#### Task instructions:
Please copy out the full listing that follows exactly; no picture belongs in the copy.

#### Exercise data:
_ _ _ _
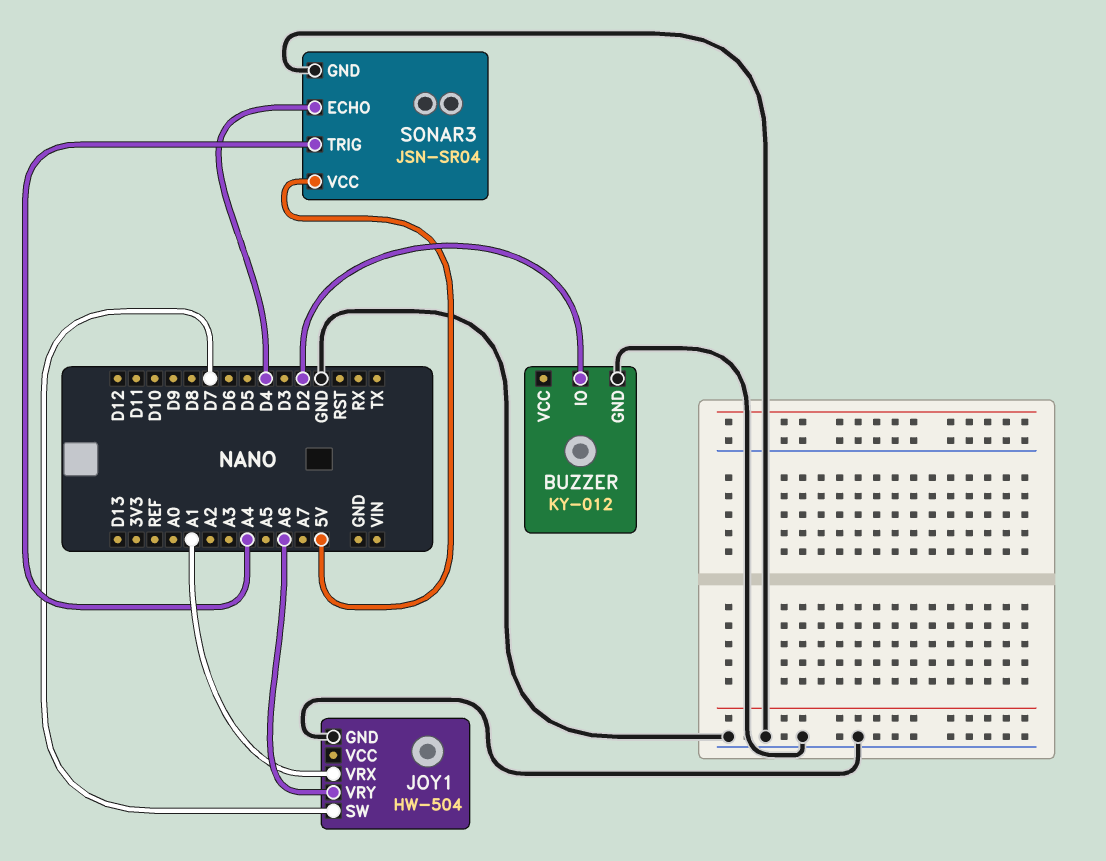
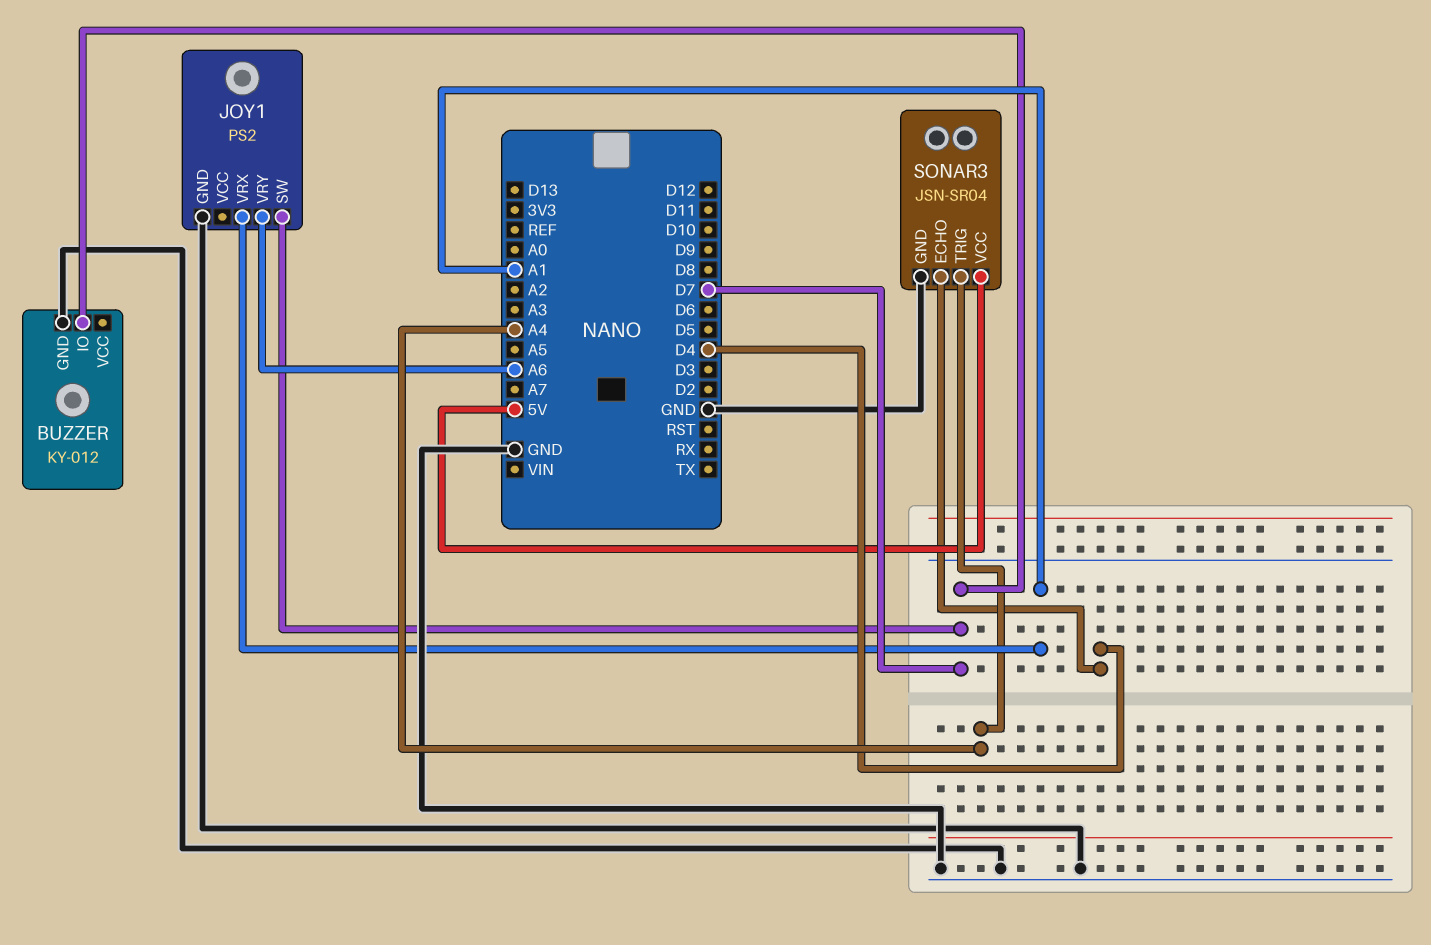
BUZZER pin IO: D2 -> D7
JOY1: HW-504 -> PS2

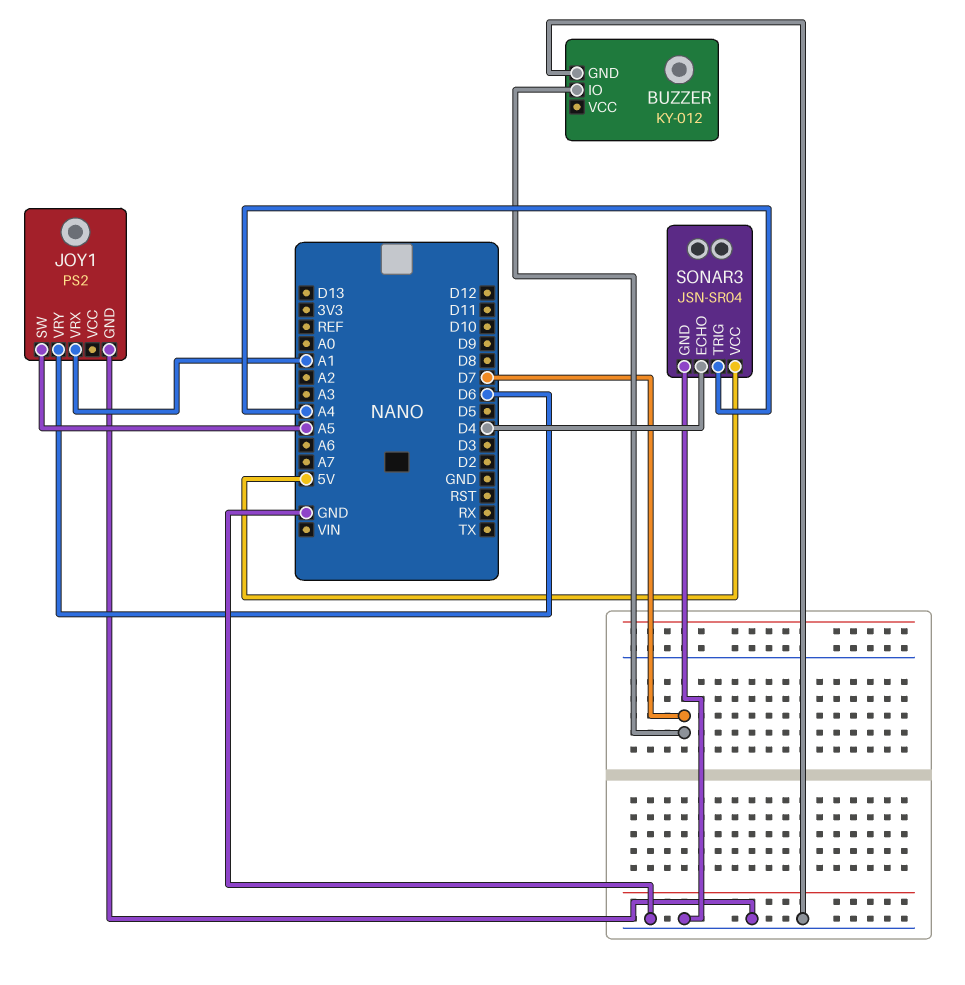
JOY1 pin SW: D7 -> A5
JOY1 pin VRY: A6 -> D6

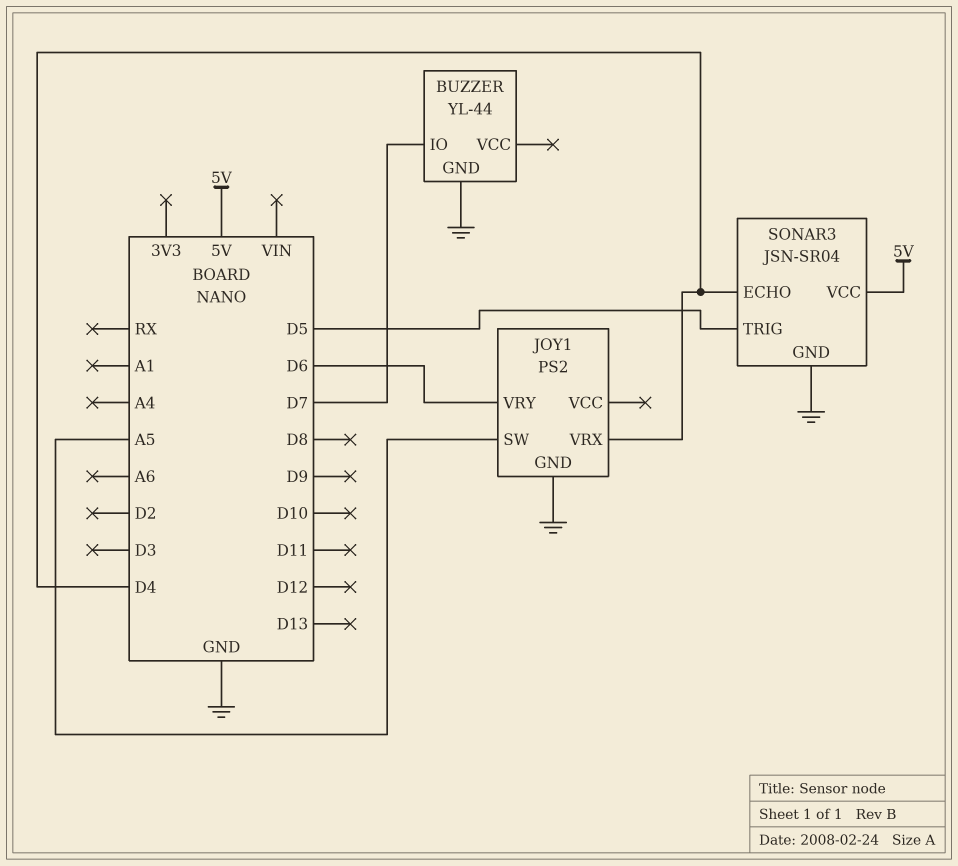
BUZZER: KY-012 -> YL-44
JOY1 pin VRX: A1 -> D4
SONAR3 pin TRIG: A4 -> D5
_ _ _ _
#### Response below:
BUZZER pin IO: D2 -> D7
JOY1: HW-504 -> PS2

JOY1 pin SW: D7 -> A5
JOY1 pin VRY: A6 -> D6

BUZZER: KY-012 -> YL-44
JOY1 pin VRX: A1 -> D4
SONAR3 pin TRIG: A4 -> D5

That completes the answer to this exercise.